### [ACTION ITEM]
Only the lines from the one containing "SW1: switch (GND, J2/1)" through the end of the data below are to be repeated, exactly as given, without pictures.

### [RECORDS PROVIDED]
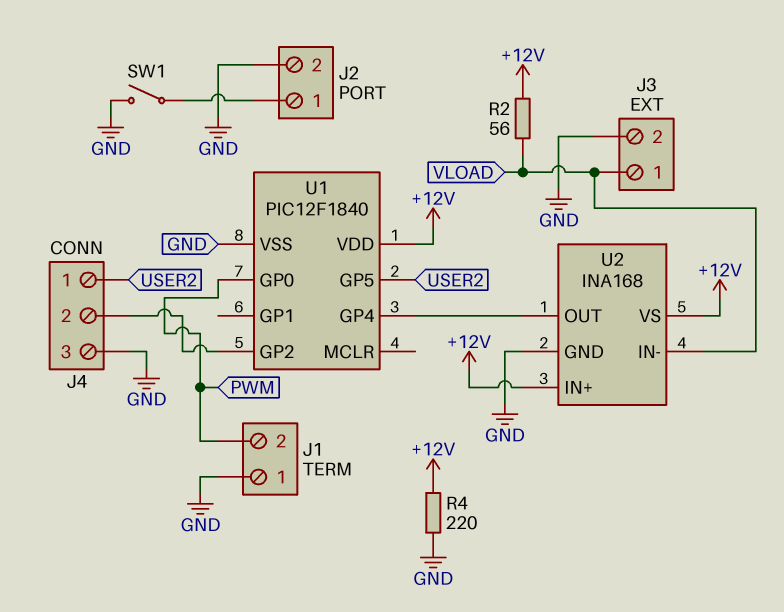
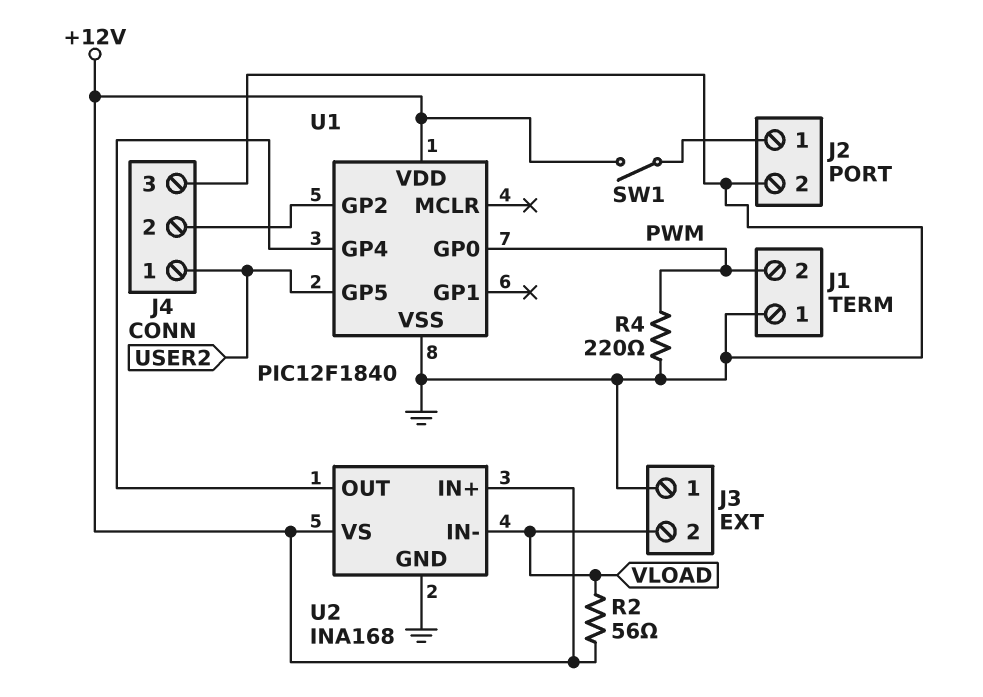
J3 pin 1: VLOAD -> GND
J3 pin 2: GND -> VLOAD
R4: 220 (+12V, GND) -> 220 (GND, PWM)
SW1: switch (GND, J2/1) -> switch (+12V, J2/1)

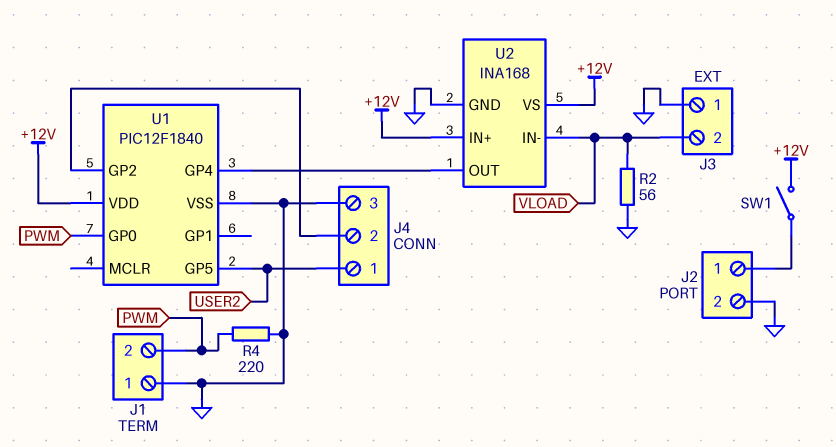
R2: 56 (+12V, VLOAD) -> 56 (GND, VLOAD)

### [TASK RESPONSE]
SW1: switch (GND, J2/1) -> switch (+12V, J2/1)

R2: 56 (+12V, VLOAD) -> 56 (GND, VLOAD)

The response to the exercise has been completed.